# TASK BRIEF
The data is to be repeated exactly, with the images removed.

# SUPPLIED MATERIAL
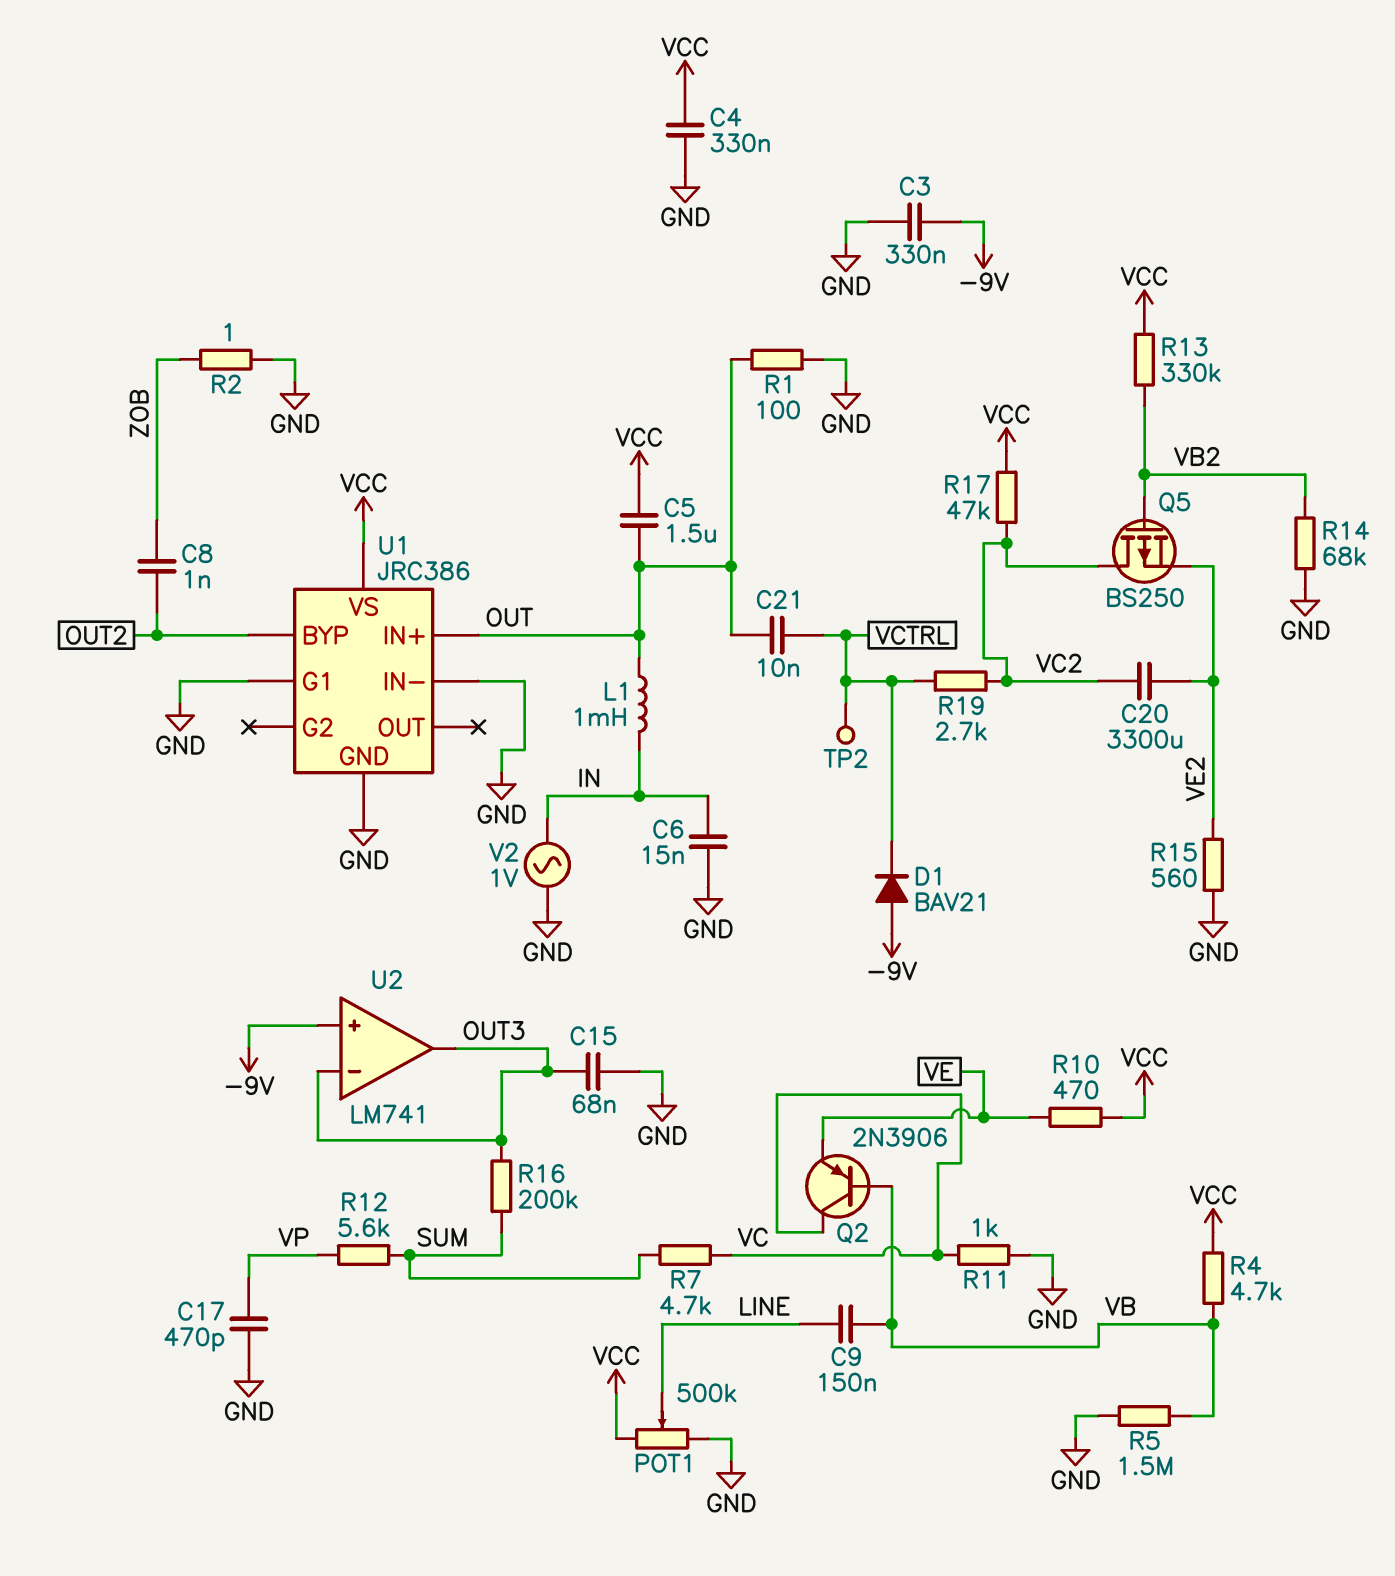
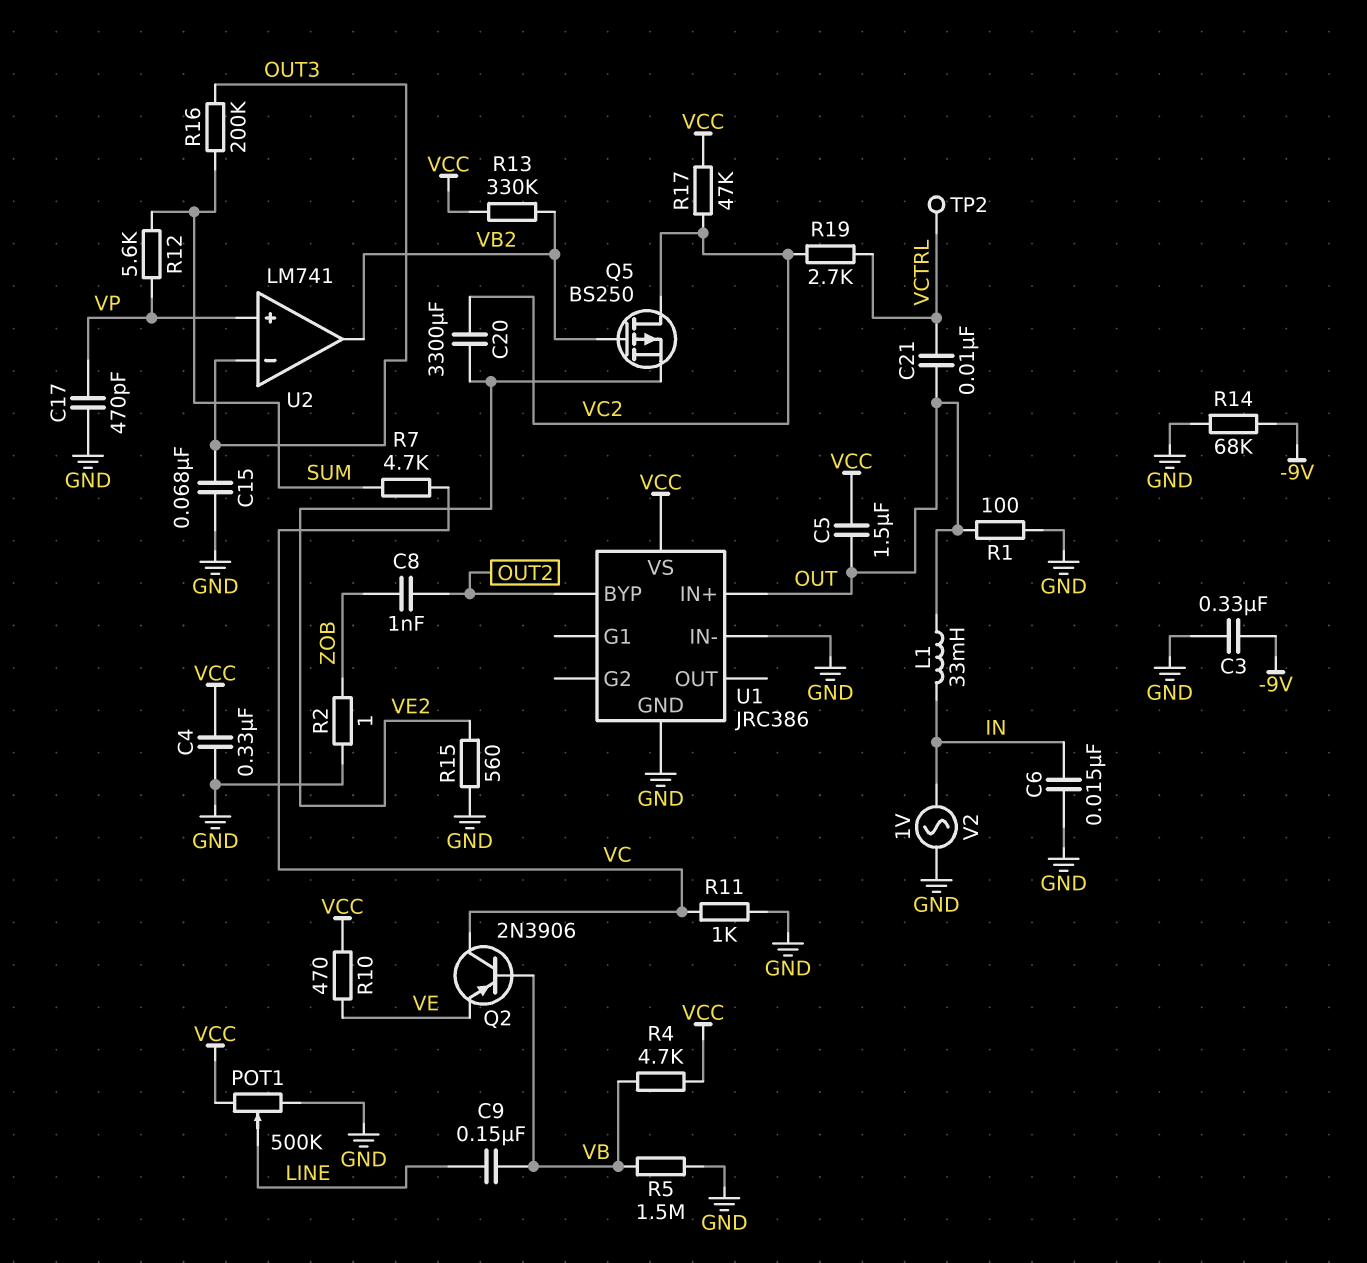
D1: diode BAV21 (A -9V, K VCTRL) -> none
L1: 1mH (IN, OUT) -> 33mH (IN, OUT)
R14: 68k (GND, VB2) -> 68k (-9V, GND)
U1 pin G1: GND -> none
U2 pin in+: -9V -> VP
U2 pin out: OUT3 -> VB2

# EXERCISE OUTPUT
D1: diode BAV21 (A -9V, K VCTRL) -> none
L1: 1mH (IN, OUT) -> 33mH (IN, OUT)
R14: 68k (GND, VB2) -> 68k (-9V, GND)
U1 pin G1: GND -> none
U2 pin in+: -9V -> VP
U2 pin out: OUT3 -> VB2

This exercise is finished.